* **WHAT YOU HAVE TO DO**: Would you reproduce, without any alteration, the lines from the opening line of the entries through the line that has "R1: 10k (+3V3, N011) -> 75k (+3V3, N011)" in it?

(Itemized modification records)
━━━━━━━━━━━━━━━━━━━━

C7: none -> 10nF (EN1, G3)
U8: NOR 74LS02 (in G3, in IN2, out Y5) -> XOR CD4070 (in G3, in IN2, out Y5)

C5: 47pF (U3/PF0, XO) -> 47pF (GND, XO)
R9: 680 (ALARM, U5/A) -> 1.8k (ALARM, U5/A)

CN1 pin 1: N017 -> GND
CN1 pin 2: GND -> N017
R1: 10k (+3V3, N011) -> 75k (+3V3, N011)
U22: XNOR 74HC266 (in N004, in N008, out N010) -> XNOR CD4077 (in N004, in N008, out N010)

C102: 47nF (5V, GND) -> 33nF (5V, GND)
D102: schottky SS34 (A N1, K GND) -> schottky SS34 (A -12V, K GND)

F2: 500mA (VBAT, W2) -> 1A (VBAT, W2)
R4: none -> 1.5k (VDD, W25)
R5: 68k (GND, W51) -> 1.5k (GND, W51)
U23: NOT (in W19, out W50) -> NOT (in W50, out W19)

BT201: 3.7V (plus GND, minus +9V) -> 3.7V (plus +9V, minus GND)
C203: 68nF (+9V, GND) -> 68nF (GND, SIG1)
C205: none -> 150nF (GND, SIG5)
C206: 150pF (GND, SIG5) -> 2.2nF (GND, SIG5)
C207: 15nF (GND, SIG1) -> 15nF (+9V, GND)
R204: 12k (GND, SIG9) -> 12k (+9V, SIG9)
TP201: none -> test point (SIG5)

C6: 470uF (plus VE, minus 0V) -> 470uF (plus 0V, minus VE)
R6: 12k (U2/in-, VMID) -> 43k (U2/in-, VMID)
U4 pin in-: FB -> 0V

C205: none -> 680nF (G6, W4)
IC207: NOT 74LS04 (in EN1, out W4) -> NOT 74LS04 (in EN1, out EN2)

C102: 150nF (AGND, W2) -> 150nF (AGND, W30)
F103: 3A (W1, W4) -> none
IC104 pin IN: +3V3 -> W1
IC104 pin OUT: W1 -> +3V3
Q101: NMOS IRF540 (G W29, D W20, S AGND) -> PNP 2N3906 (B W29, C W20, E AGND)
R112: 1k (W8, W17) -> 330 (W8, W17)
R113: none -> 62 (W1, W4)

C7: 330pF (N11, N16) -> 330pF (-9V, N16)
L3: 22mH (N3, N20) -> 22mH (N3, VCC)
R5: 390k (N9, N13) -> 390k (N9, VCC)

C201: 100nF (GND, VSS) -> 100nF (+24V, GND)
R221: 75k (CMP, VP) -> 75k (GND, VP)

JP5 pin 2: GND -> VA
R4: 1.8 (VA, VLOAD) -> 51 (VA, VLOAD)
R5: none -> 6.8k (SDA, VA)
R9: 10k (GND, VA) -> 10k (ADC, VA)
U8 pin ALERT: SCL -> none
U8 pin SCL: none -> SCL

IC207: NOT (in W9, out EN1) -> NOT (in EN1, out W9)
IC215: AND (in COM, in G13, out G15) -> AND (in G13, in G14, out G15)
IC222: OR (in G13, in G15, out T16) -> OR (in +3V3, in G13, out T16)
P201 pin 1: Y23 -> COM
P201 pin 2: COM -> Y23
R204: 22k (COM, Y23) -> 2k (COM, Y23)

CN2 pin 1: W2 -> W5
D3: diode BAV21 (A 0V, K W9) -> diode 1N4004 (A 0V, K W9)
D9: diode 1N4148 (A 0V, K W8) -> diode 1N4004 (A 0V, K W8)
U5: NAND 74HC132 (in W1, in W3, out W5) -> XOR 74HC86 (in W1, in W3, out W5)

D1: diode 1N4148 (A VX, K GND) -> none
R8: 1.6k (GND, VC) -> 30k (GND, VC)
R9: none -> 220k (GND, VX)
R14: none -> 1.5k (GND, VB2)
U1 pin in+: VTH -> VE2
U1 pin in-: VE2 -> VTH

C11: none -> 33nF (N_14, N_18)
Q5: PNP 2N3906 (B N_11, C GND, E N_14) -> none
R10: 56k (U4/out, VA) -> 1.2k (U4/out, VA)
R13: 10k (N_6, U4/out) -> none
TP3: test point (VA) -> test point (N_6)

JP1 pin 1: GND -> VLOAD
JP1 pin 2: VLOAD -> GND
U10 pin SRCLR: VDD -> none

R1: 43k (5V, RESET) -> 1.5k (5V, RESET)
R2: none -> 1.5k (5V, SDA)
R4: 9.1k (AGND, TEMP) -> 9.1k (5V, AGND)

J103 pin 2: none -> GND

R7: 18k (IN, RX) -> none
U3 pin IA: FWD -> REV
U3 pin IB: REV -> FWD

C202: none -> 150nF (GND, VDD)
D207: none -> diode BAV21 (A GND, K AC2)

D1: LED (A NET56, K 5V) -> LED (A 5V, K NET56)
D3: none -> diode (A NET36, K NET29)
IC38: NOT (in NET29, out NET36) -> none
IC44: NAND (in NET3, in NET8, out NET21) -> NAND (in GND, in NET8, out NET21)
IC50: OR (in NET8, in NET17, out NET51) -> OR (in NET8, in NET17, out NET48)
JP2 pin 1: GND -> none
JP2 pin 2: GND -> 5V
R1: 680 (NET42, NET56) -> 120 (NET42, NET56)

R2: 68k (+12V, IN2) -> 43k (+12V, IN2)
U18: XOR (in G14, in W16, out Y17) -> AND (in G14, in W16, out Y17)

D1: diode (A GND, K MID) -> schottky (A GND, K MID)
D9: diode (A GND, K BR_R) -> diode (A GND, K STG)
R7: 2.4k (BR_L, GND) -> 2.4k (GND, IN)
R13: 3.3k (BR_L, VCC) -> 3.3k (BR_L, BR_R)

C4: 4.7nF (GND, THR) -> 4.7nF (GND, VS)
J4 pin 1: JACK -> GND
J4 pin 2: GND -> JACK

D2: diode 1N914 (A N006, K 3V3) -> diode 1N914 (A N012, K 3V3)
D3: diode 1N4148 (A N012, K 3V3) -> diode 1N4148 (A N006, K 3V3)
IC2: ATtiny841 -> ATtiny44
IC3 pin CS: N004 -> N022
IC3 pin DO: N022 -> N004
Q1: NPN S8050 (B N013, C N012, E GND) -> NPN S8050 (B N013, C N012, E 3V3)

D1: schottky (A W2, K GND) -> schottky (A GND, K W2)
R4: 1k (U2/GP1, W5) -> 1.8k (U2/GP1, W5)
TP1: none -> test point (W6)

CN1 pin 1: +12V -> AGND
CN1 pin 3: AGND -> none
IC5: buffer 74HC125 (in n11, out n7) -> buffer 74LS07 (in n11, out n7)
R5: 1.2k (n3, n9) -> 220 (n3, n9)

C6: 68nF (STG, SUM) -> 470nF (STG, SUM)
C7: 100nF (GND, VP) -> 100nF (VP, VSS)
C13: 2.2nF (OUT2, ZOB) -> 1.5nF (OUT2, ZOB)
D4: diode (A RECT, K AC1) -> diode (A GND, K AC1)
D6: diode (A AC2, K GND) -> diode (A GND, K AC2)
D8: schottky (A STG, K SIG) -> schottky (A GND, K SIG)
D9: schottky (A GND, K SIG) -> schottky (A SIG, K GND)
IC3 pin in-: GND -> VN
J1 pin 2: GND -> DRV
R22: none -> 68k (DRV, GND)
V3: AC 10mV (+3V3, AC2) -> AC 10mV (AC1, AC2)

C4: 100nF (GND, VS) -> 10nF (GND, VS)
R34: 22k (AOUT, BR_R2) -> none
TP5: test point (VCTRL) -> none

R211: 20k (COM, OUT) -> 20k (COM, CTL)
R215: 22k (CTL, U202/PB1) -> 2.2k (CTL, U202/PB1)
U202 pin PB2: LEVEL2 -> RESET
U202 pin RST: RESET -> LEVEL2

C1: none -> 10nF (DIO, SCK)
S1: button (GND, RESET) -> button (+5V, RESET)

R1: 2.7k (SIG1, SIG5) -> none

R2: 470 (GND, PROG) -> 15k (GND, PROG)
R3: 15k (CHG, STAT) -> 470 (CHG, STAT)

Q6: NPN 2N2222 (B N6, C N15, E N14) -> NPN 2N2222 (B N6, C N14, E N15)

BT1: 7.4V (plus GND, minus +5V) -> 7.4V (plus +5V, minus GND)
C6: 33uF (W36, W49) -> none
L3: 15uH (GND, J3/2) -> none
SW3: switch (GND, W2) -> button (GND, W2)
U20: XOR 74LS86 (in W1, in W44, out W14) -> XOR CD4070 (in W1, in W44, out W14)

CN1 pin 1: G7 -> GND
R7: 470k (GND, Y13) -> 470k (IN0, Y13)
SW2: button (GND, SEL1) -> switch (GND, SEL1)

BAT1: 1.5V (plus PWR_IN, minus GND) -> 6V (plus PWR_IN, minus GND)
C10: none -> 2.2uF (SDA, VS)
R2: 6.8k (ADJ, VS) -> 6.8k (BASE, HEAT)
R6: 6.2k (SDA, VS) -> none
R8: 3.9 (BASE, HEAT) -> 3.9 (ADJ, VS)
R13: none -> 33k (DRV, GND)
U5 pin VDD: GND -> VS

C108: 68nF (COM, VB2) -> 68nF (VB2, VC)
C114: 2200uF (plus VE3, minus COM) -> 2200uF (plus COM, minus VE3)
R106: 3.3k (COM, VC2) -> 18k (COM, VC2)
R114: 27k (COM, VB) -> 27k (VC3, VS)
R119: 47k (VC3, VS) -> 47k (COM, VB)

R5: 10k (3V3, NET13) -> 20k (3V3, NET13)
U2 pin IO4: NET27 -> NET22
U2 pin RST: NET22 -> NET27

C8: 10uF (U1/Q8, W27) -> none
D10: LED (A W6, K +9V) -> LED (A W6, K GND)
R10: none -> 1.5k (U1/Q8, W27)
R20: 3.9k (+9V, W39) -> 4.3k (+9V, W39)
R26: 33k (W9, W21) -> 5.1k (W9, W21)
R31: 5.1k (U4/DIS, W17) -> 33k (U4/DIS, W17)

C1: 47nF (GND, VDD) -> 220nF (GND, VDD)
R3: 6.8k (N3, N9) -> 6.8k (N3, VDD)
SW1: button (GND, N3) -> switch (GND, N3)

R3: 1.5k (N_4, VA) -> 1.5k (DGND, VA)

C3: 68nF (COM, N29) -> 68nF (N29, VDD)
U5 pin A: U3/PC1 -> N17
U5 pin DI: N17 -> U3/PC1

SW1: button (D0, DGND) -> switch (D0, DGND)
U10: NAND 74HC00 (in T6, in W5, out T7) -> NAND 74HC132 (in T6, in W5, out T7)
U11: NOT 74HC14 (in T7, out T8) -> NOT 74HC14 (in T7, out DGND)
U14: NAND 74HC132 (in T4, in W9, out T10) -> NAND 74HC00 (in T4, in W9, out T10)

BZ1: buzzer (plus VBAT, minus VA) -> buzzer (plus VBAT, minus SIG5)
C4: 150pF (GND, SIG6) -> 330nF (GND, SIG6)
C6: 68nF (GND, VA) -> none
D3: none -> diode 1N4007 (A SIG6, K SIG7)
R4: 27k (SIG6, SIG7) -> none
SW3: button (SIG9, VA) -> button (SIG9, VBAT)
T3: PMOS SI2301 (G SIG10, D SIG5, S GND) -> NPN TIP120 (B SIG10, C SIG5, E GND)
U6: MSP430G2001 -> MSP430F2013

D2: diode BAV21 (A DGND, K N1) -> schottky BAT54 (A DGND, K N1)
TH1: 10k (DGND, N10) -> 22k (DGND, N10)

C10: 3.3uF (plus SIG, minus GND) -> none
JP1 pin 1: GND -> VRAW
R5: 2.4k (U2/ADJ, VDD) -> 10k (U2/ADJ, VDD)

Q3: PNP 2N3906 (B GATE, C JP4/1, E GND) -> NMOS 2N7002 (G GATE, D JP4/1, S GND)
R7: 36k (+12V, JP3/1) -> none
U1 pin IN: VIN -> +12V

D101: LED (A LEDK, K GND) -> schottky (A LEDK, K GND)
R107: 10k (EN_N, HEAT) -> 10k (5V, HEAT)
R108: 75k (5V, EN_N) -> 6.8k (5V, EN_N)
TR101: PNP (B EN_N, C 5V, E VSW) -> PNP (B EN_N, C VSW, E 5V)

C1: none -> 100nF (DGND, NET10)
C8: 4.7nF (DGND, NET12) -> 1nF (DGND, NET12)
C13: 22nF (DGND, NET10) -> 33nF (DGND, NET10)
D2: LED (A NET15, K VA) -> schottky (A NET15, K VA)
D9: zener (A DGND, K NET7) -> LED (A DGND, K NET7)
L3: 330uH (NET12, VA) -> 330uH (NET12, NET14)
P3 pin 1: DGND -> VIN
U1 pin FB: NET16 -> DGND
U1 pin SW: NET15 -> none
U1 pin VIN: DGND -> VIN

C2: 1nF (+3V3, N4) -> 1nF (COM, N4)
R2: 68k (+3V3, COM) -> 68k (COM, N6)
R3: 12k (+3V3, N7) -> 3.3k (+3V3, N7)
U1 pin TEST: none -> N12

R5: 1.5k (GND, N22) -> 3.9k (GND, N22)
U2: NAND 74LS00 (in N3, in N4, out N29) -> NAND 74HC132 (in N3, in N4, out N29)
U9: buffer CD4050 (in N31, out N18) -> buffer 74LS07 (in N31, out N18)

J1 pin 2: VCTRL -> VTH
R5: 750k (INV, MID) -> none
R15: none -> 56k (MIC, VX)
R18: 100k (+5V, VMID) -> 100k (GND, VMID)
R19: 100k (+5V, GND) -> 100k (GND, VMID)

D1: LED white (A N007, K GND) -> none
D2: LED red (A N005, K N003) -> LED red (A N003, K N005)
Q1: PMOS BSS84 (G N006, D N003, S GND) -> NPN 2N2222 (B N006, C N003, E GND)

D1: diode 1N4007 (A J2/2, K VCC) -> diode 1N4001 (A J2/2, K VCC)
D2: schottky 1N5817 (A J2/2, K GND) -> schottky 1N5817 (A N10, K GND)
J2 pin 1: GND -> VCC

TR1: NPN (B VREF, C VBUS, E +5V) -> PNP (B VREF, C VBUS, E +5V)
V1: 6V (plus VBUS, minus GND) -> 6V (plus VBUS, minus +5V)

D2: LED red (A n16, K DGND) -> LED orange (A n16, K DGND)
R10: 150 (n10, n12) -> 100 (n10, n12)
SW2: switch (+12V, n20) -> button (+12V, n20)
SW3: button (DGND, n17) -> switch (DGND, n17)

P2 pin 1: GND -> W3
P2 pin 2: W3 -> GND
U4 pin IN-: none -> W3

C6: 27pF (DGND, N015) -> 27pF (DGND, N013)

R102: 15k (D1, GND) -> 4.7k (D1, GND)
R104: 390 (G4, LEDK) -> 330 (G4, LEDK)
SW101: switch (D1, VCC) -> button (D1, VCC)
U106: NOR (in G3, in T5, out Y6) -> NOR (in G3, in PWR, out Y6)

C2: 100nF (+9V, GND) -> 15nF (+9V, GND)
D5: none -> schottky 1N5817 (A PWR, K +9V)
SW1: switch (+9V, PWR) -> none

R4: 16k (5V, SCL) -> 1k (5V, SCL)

━━━━━━━━━━━━━━━━━━━━

* **SOLUTION FOR THIS TASK**:
C7: none -> 10nF (EN1, G3)
U8: NOR 74LS02 (in G3, in IN2, out Y5) -> XOR CD4070 (in G3, in IN2, out Y5)

C5: 47pF (U3/PF0, XO) -> 47pF (GND, XO)
R9: 680 (ALARM, U5/A) -> 1.8k (ALARM, U5/A)

CN1 pin 1: N017 -> GND
CN1 pin 2: GND -> N017
R1: 10k (+3V3, N011) -> 75k (+3V3, N011)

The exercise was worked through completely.